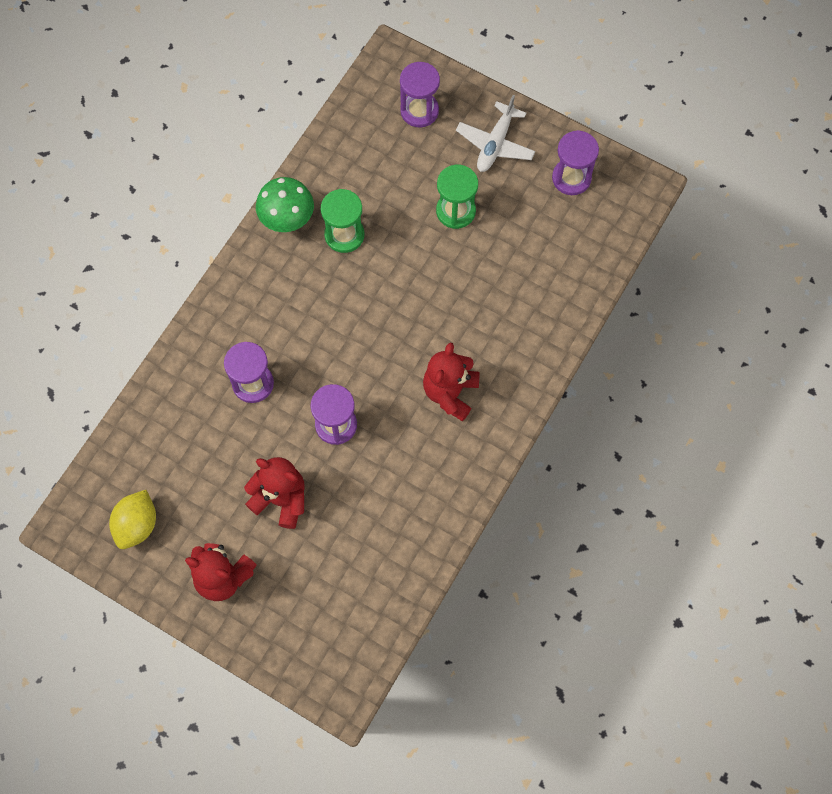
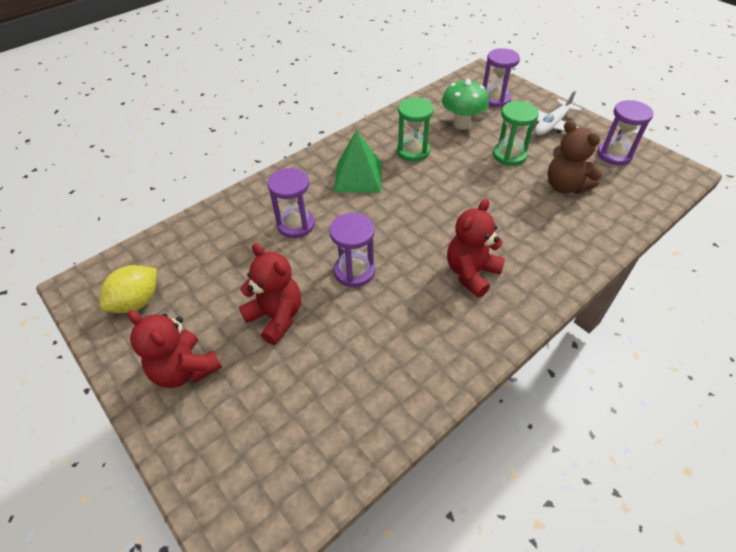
camera: 20 degrees right, 20 degrees down
(287, 220) = (372, 135): green mushroom -> green mushroom (462, 124)
(295, 294) = (358, 177): none -> green pyramid
(524, 244) = (565, 186): none -> brown teddy bear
============================================================
Among the lines above, find those carrying the word "green" and copy them out.

(287, 220) = (372, 135): green mushroom -> green mushroom (462, 124)
(295, 294) = (358, 177): none -> green pyramid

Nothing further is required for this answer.